• _TASK STATEMENT_:
Repeat the lines beginning at the one with "D203: schottky MBR340 (A RUN, K CTL) -> none" and running to the end of the material, keeping the first and last of them, exactly as they appear.

• _INPUT DATA_:
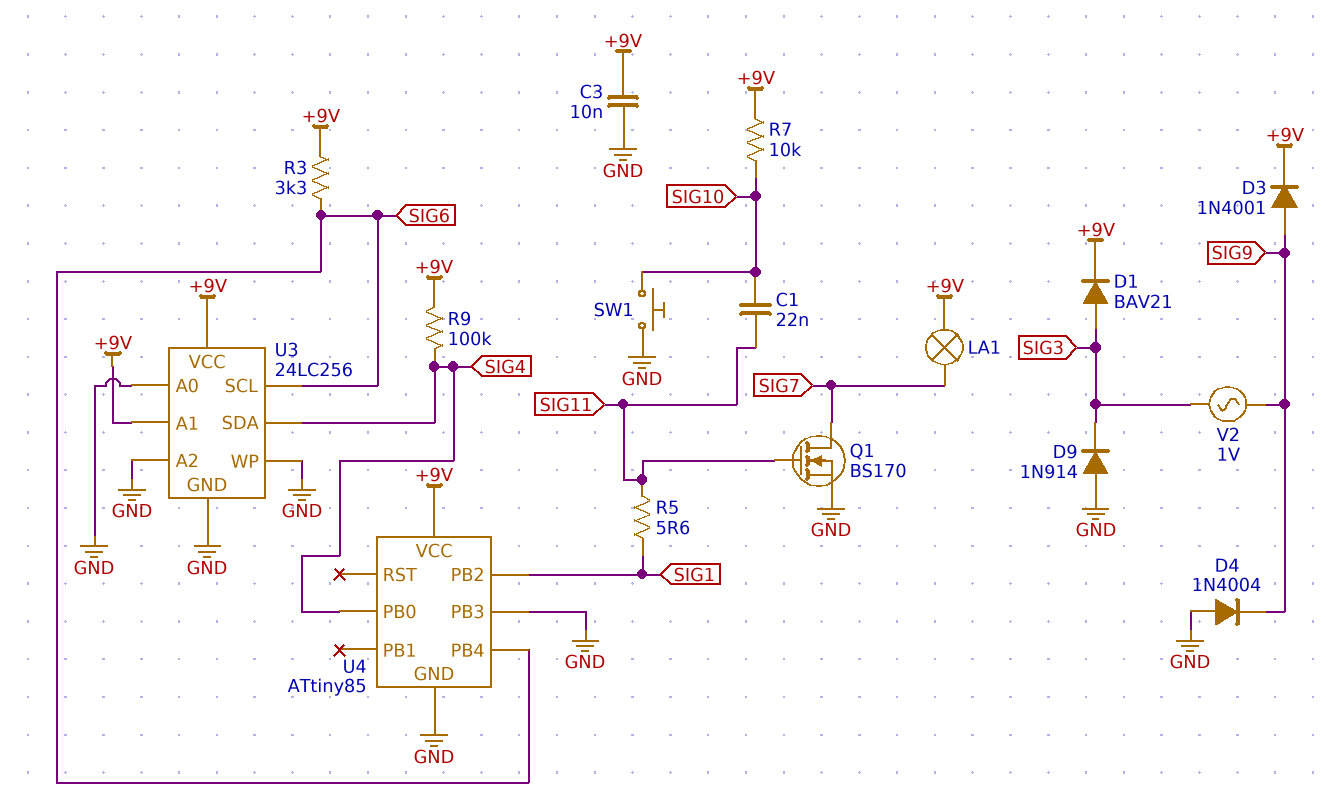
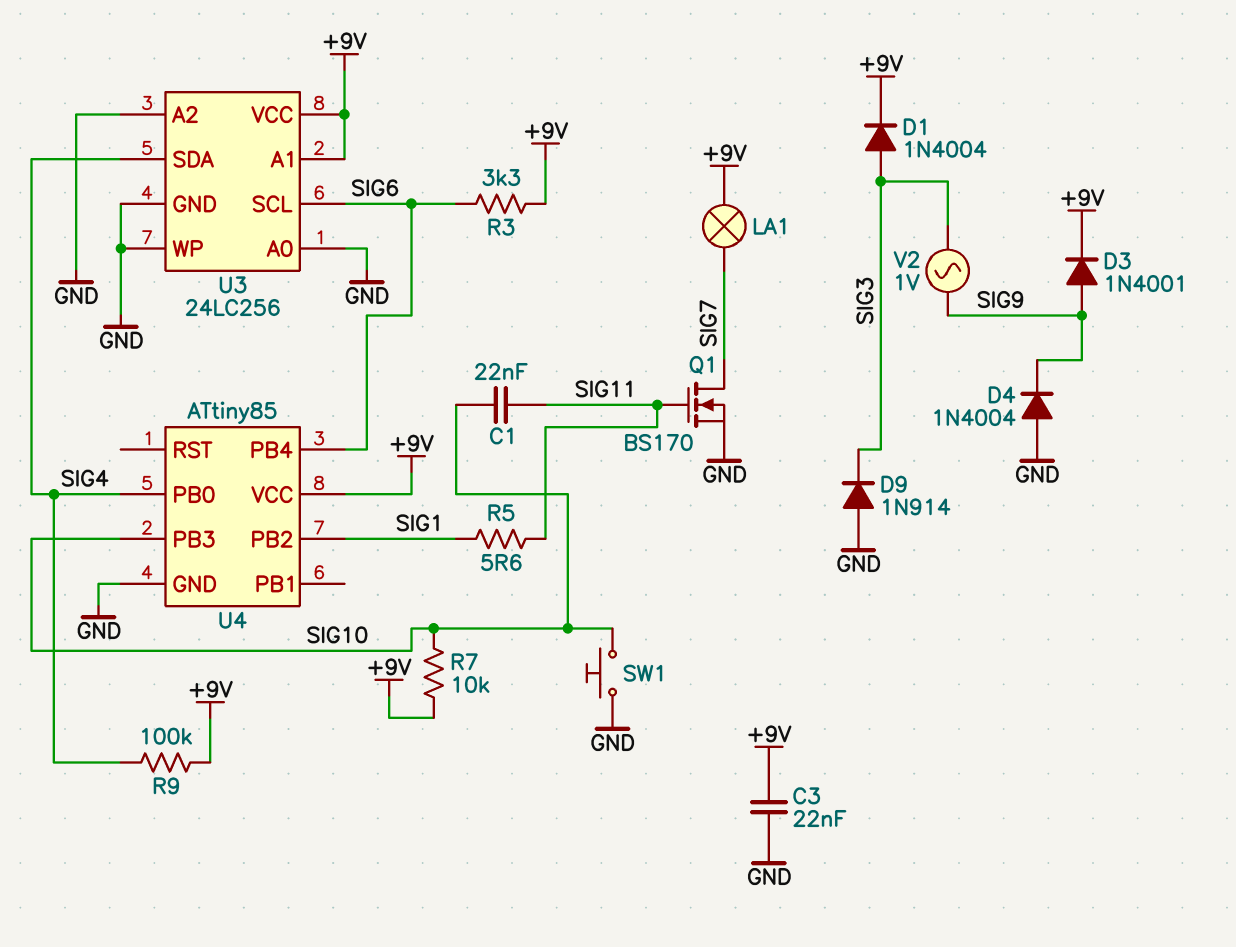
C3: 10nF (+9V, GND) -> 22nF (+9V, GND)
D1: diode BAV21 (A SIG3, K +9V) -> diode 1N4004 (A SIG3, K +9V)
U4 pin PB3: GND -> SIG10

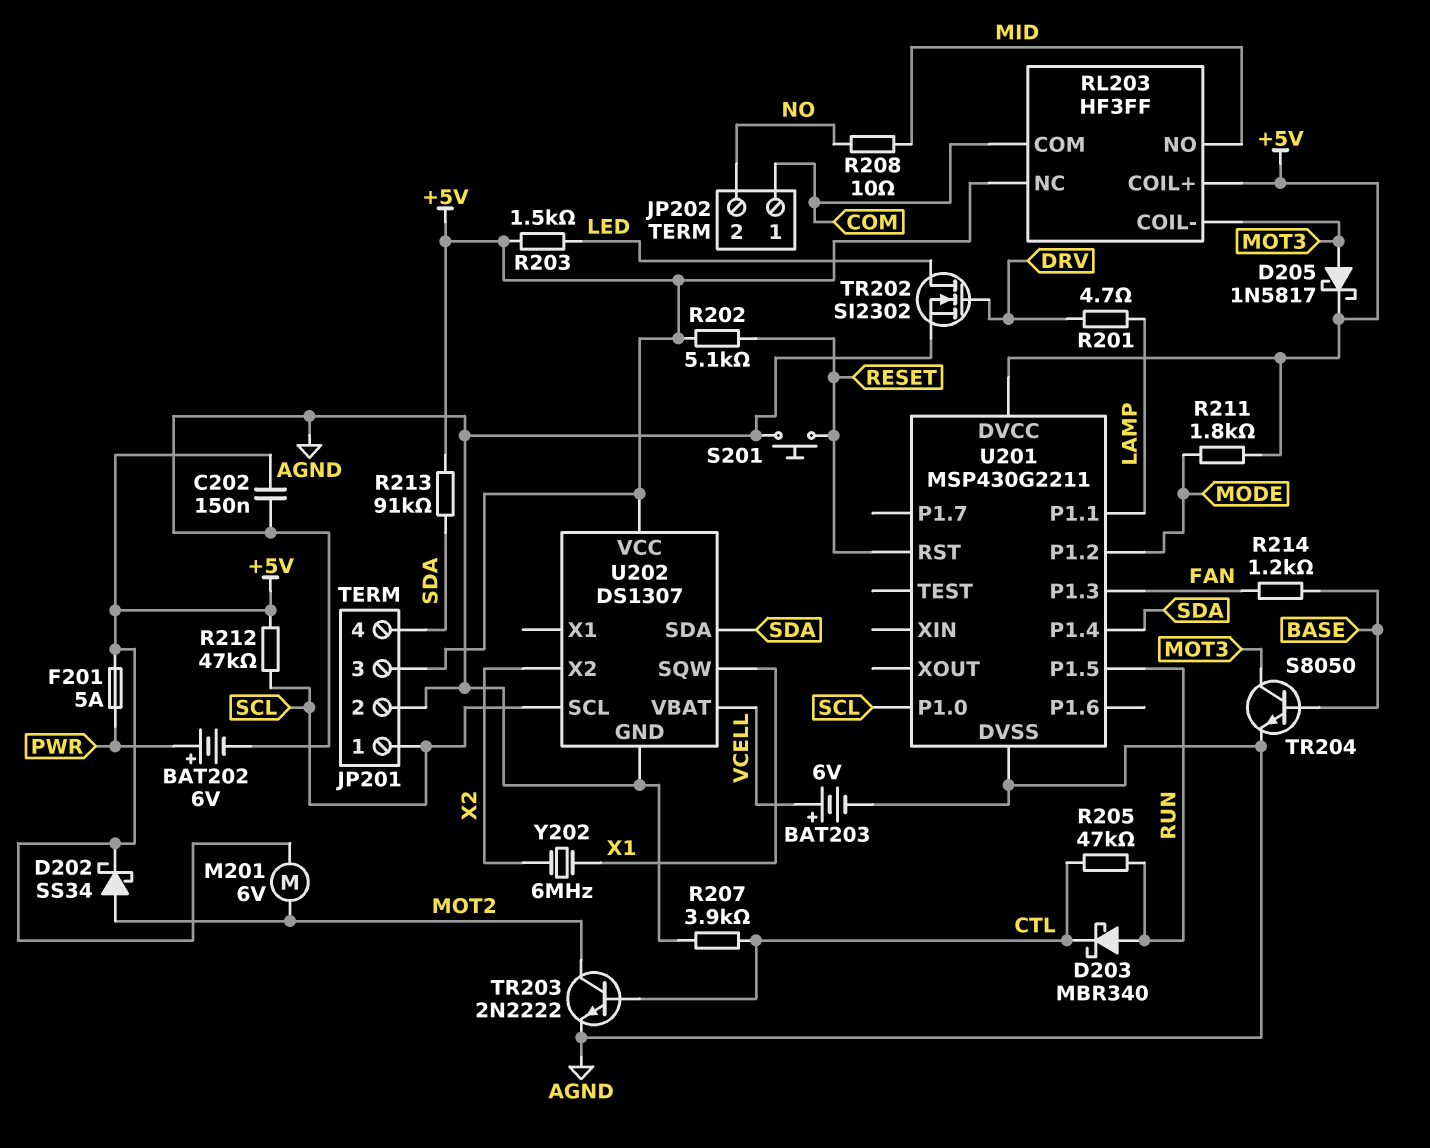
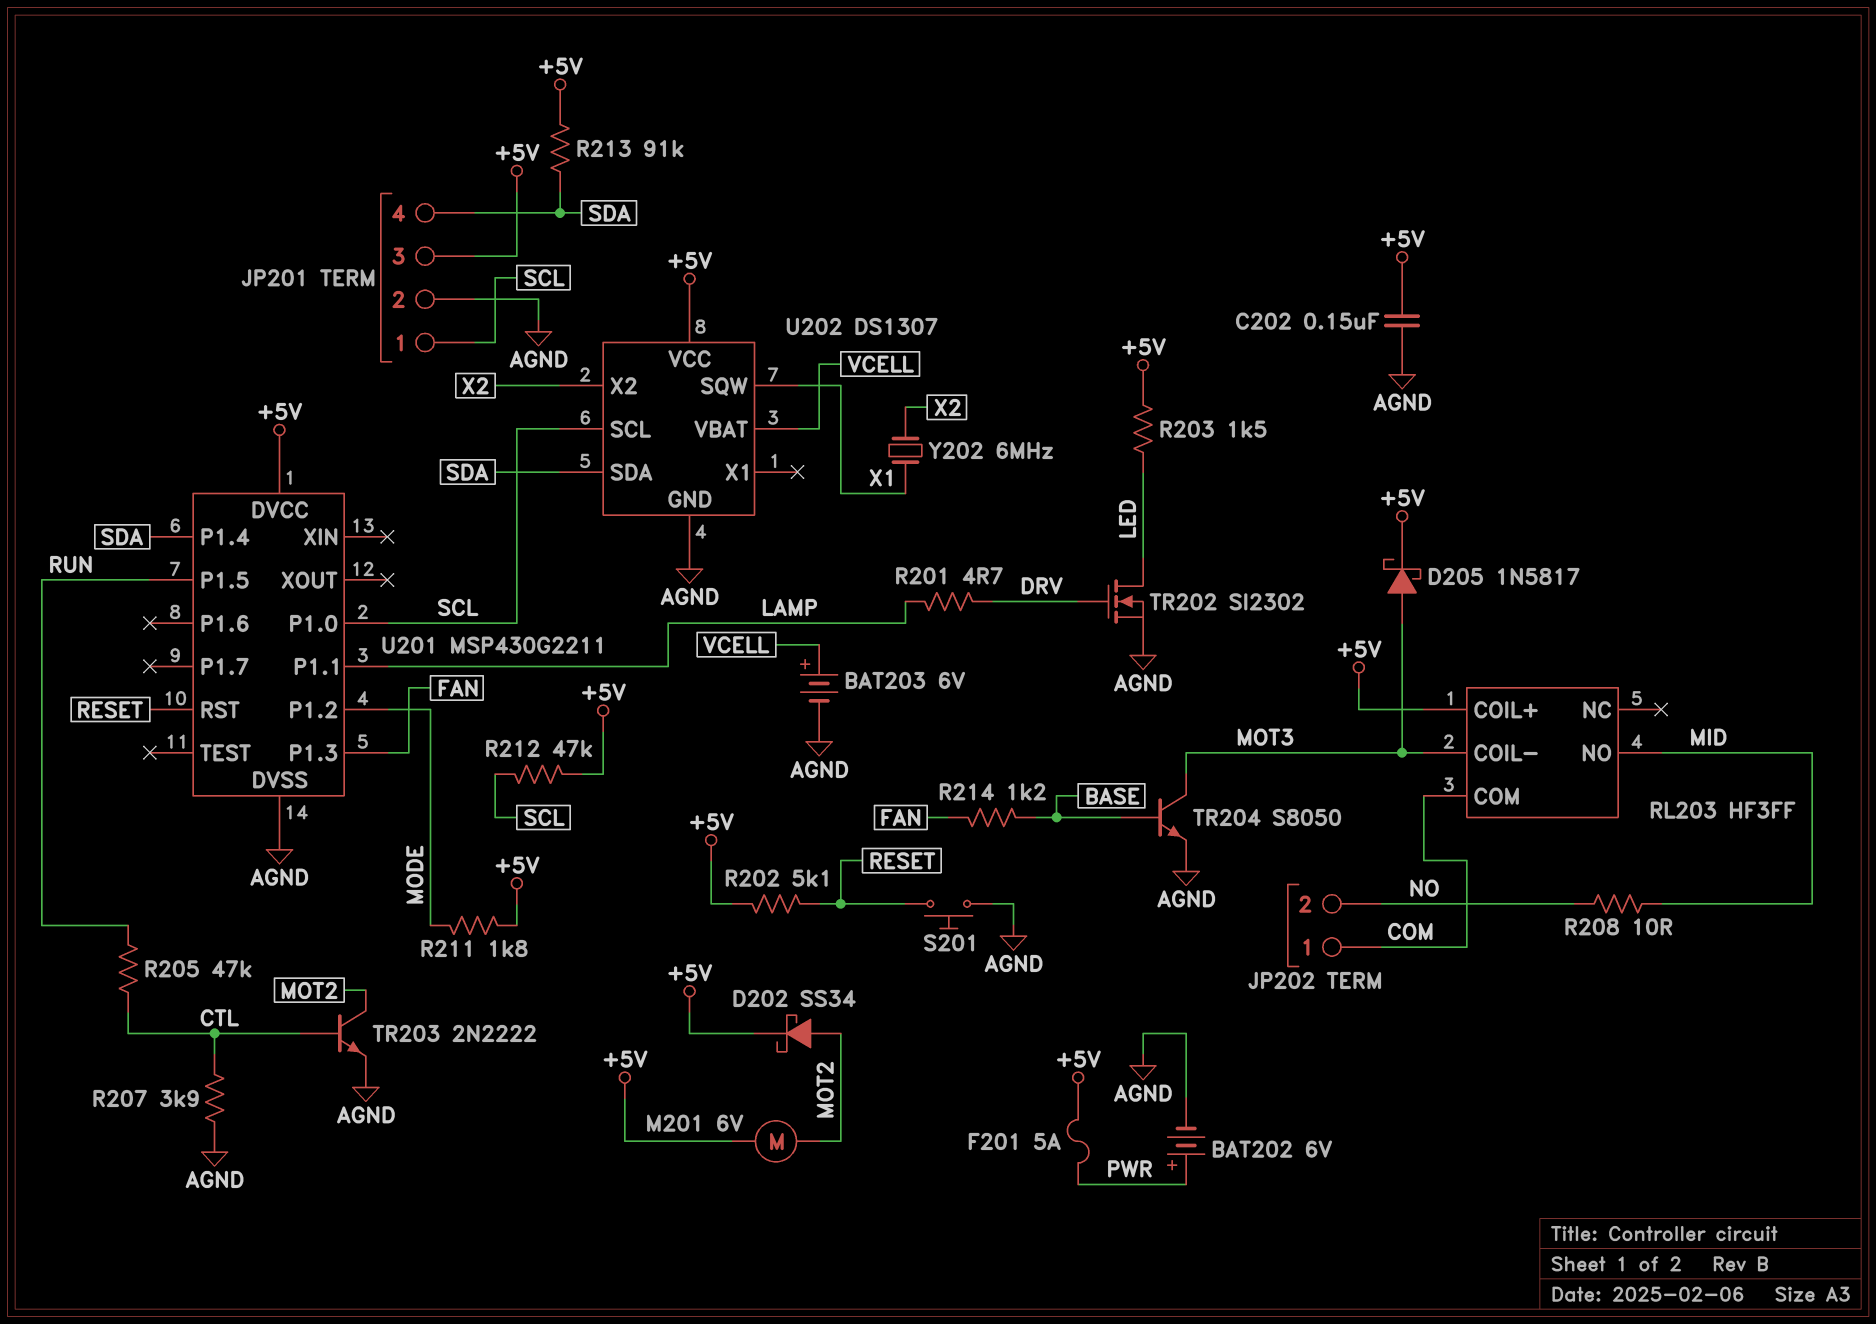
D203: schottky MBR340 (A RUN, K CTL) -> none
RL203 pin NC: +5V -> none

• _SOLUTION FOR THIS TASK_:
D203: schottky MBR340 (A RUN, K CTL) -> none
RL203 pin NC: +5V -> none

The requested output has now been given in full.